* **Task data**:
Segment Open

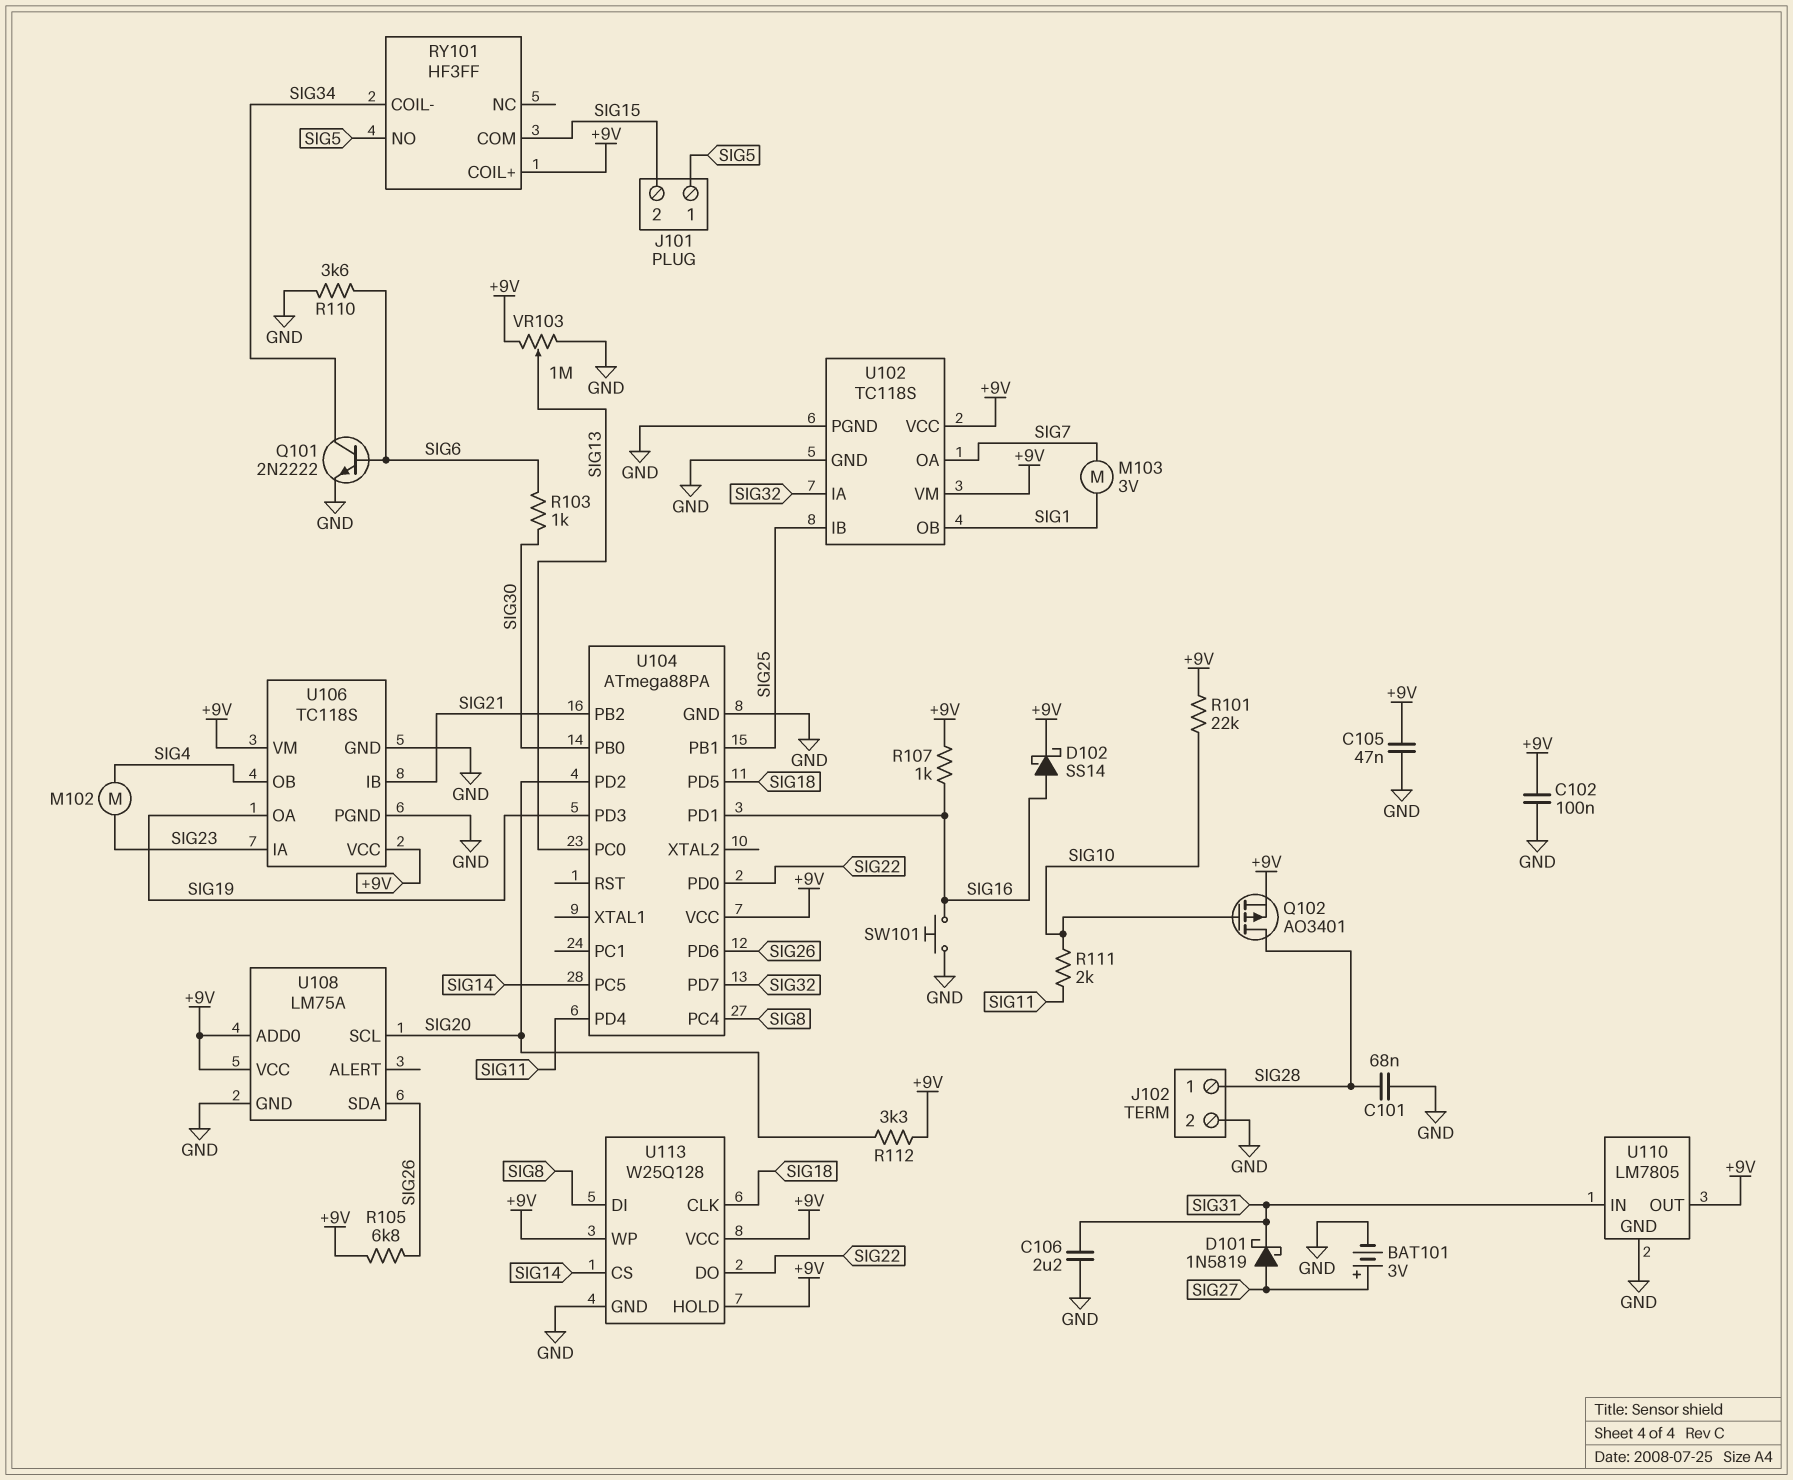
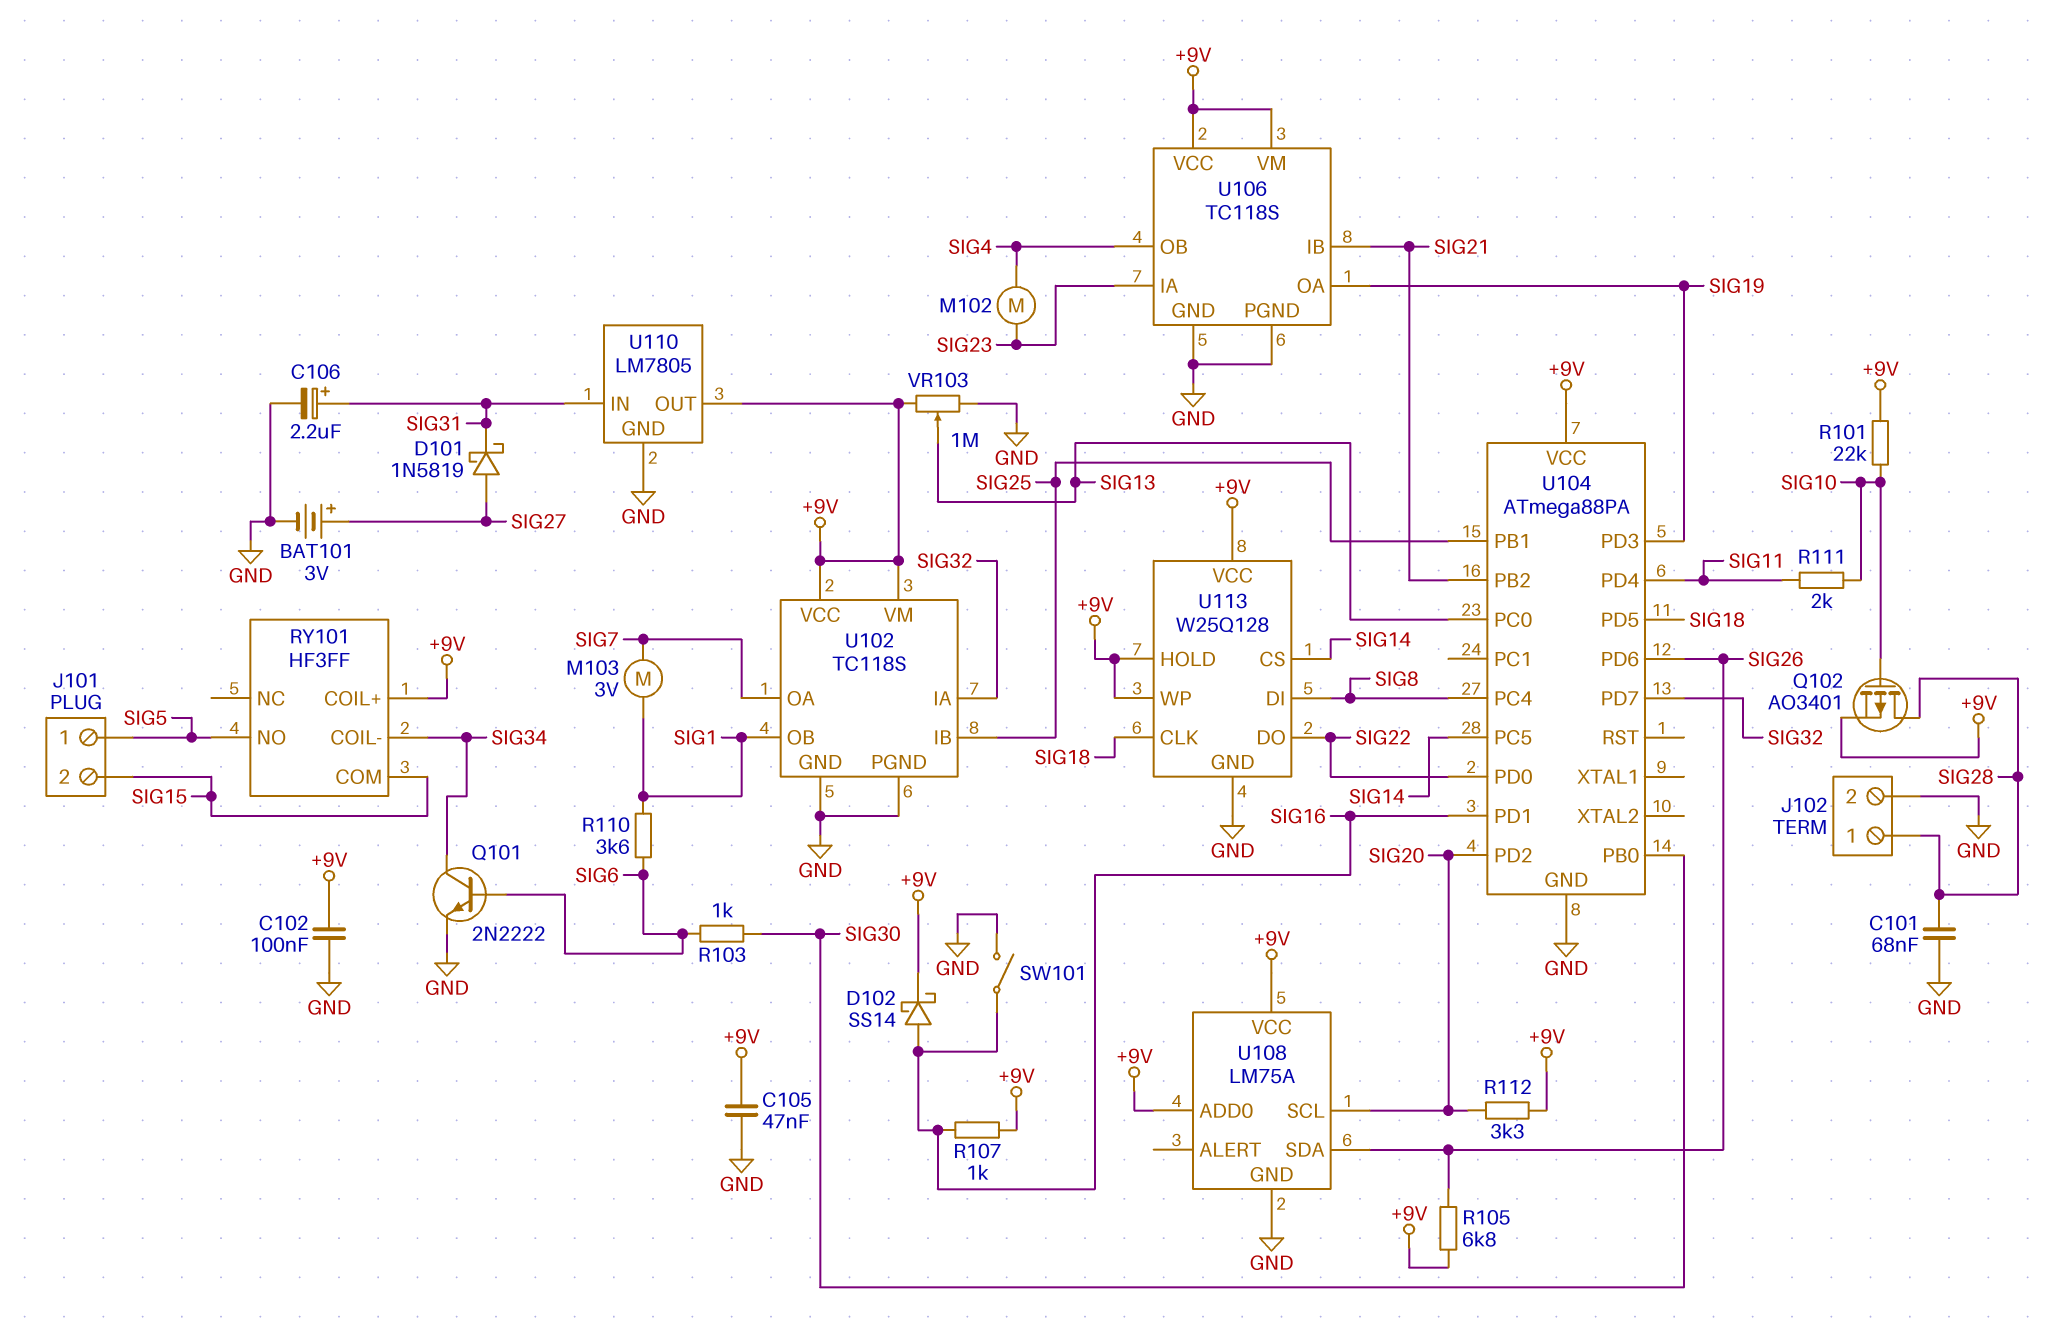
C106: 2.2uF (GND, SIG31) -> 2.2uF (plus SIG31, minus GND)
R110: 3.6k (GND, SIG6) -> 3.6k (SIG1, SIG6)
SW101: button (GND, SIG16) -> switch (GND, SIG16)

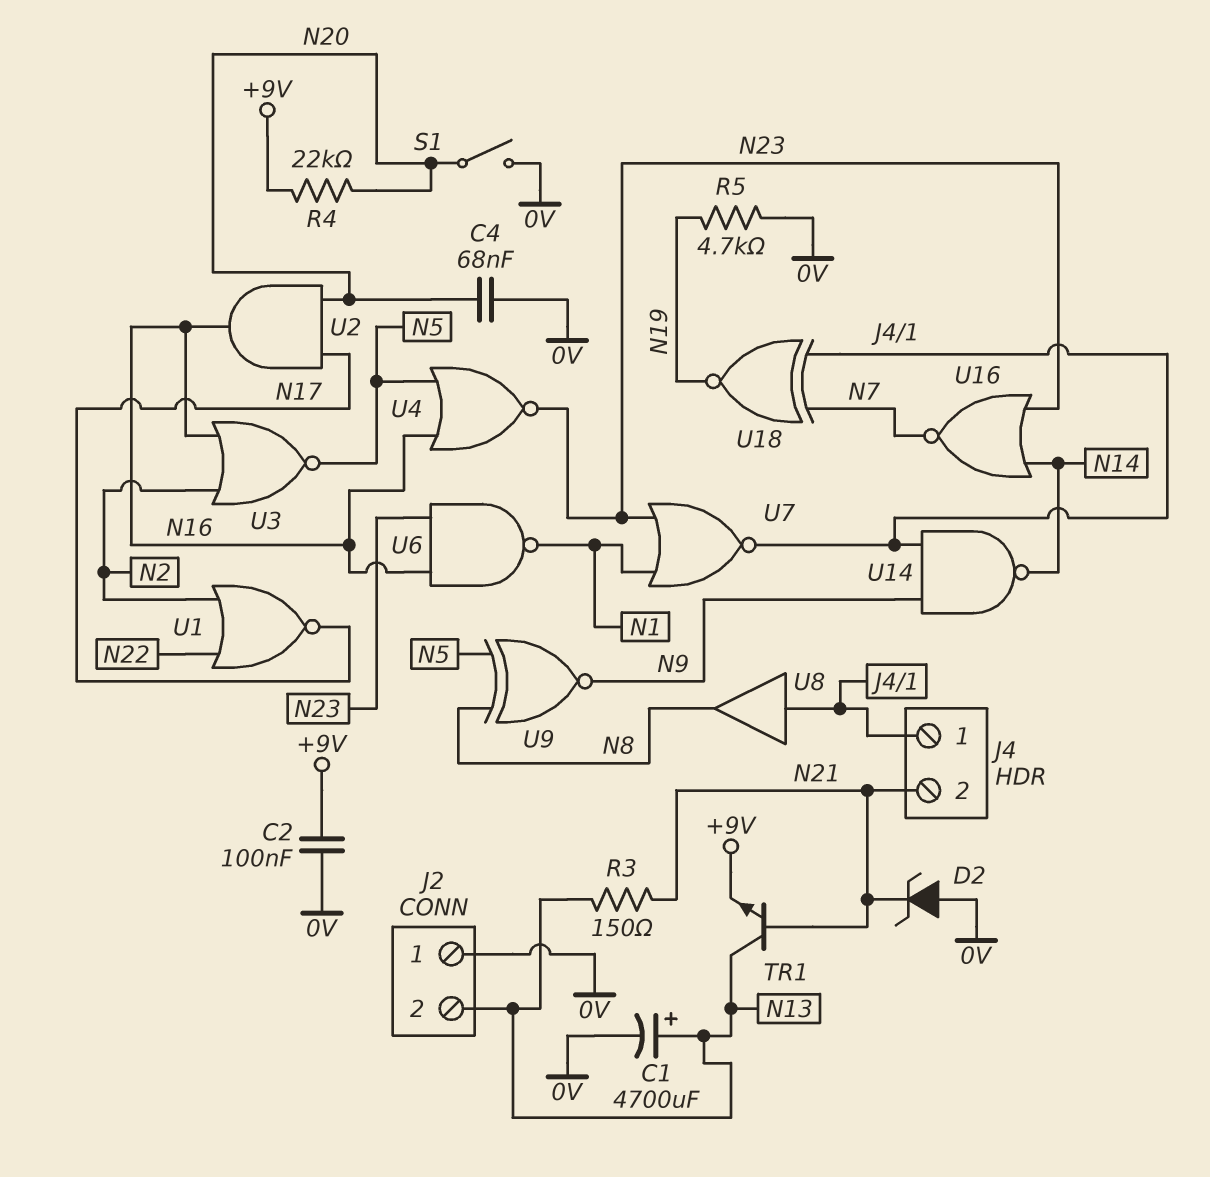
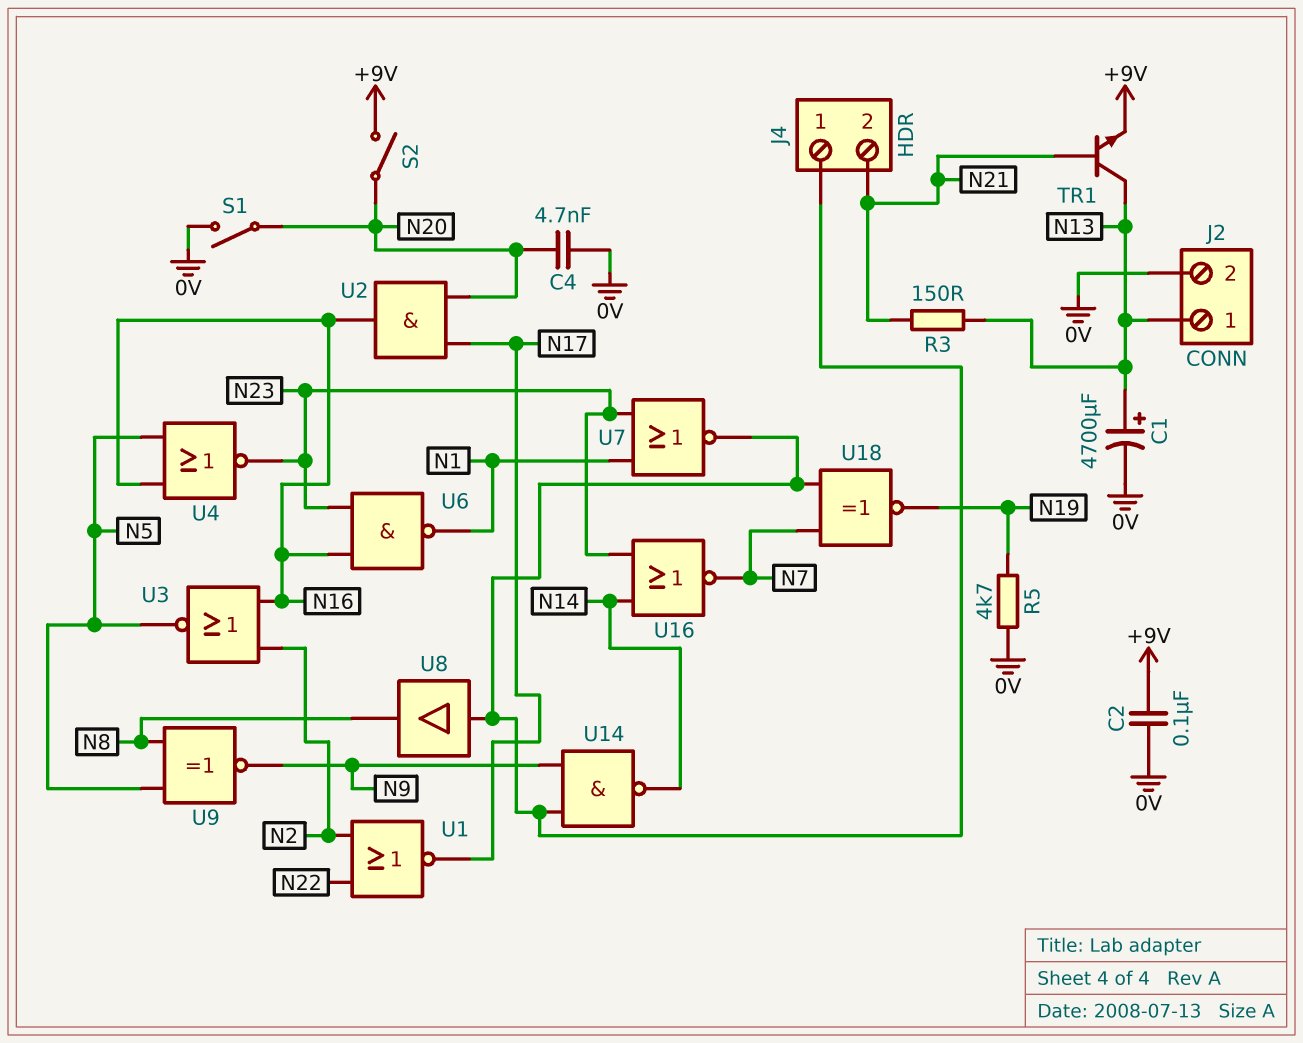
C4: 68nF (0V, N20) -> 4.7nF (0V, N20)
D2: zener (A 0V, K N21) -> none
J2 pin 1: 0V -> N13
J2 pin 2: N13 -> 0V
R4: 22k (+9V, N20) -> none
S2: none -> switch (+9V, N20)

Segment Closed

* **What this task involves**: Find the line with "C4: 68nF (0V, N20) -> 4.7nF (0V, N20)". Transcribe it and every line after it exactly, through the end of the records above, and nothing else.

* **Response**:
C4: 68nF (0V, N20) -> 4.7nF (0V, N20)
D2: zener (A 0V, K N21) -> none
J2 pin 1: 0V -> N13
J2 pin 2: N13 -> 0V
R4: 22k (+9V, N20) -> none
S2: none -> switch (+9V, N20)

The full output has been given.